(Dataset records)
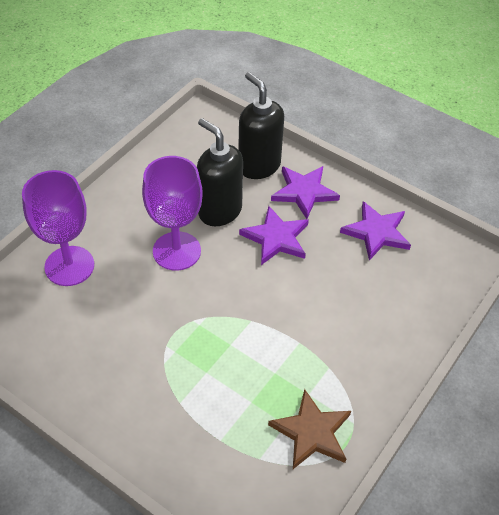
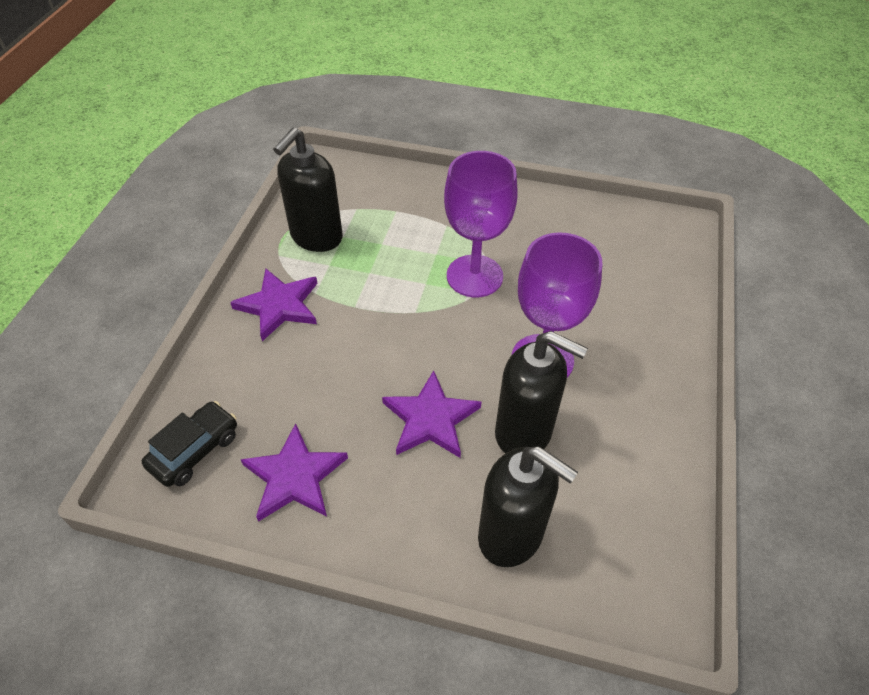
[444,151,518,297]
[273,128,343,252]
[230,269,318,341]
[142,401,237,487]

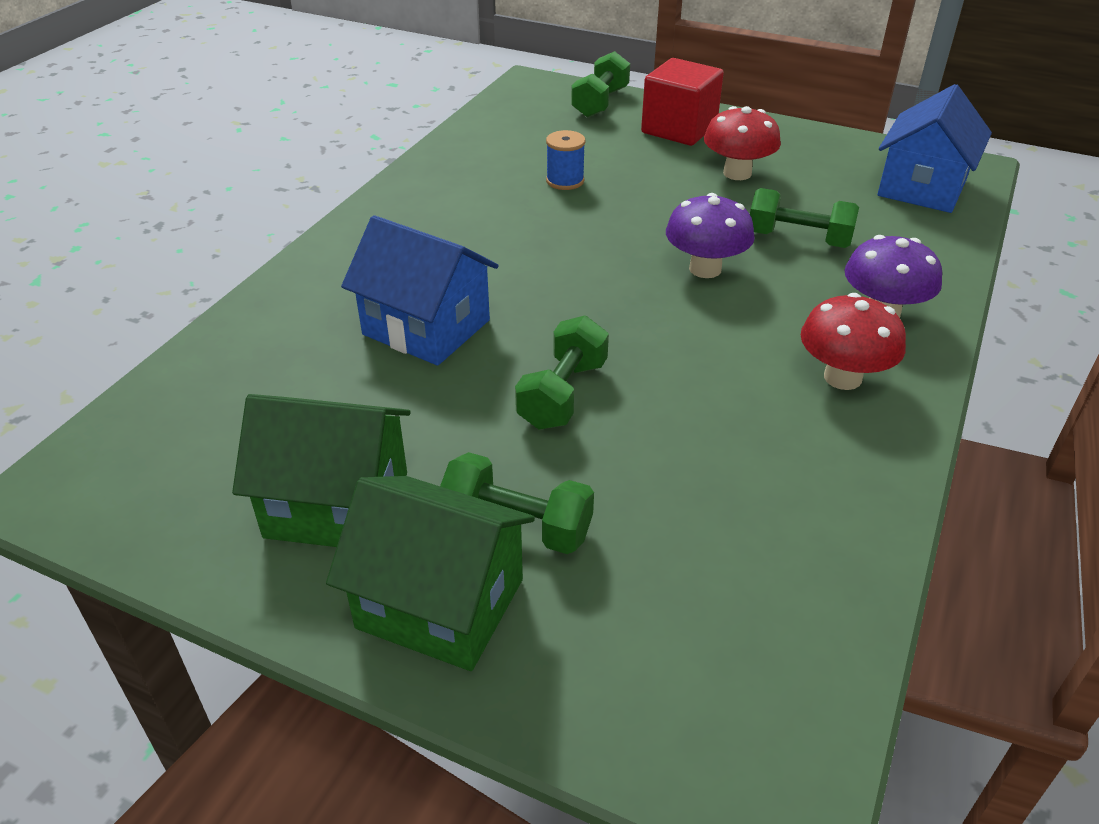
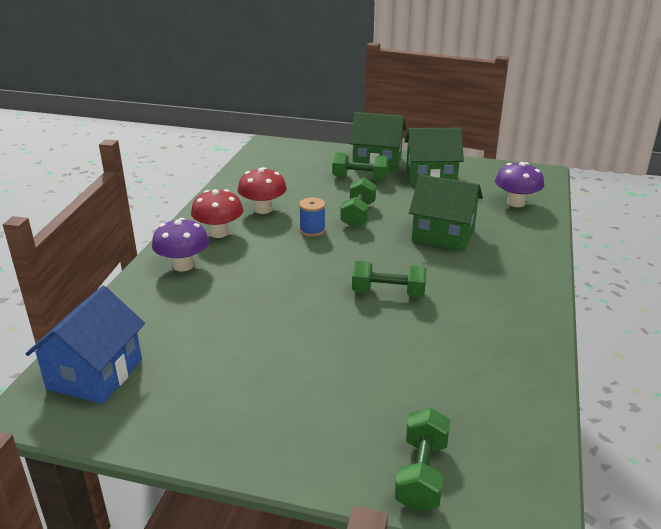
[409,175,483,251]
[299,198,326,237]
[641,58,724,146] (first image)
[495,162,544,207]
[238,167,287,214]
[352,260,427,298]

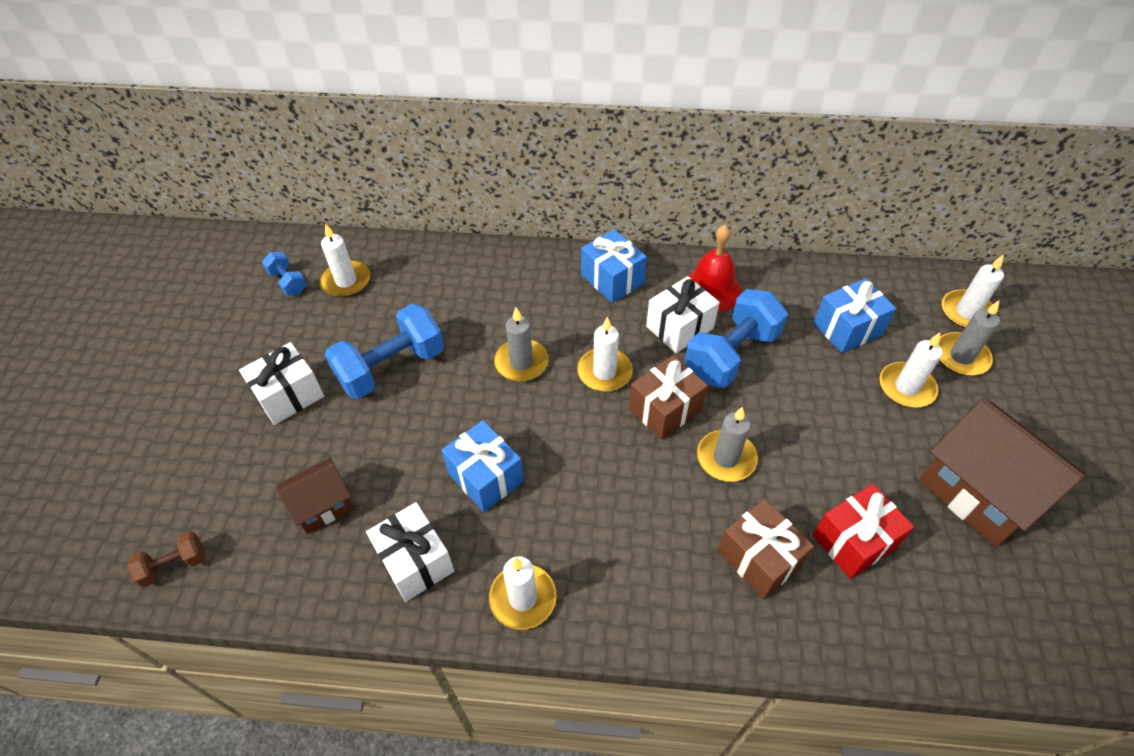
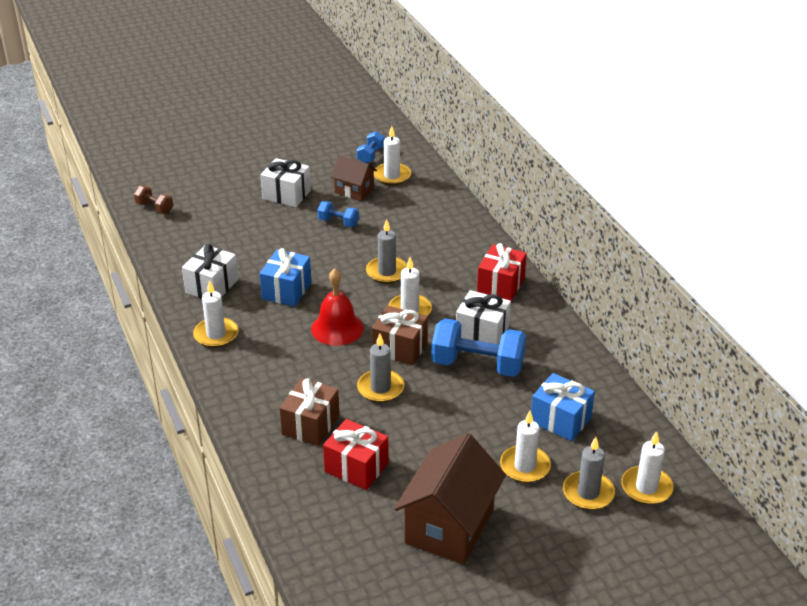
[331,155,377,201]
[318,201,359,227]
[477,243,527,301]
[311,269,364,346]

EXERCISE
The records above should be copied word for word, with the pictures left out.

RESULT
[444,151,518,297]
[273,128,343,252]
[230,269,318,341]
[142,401,237,487]

[409,175,483,251]
[299,198,326,237]
[641,58,724,146] (first image)
[495,162,544,207]
[238,167,287,214]
[352,260,427,298]

[331,155,377,201]
[318,201,359,227]
[477,243,527,301]
[311,269,364,346]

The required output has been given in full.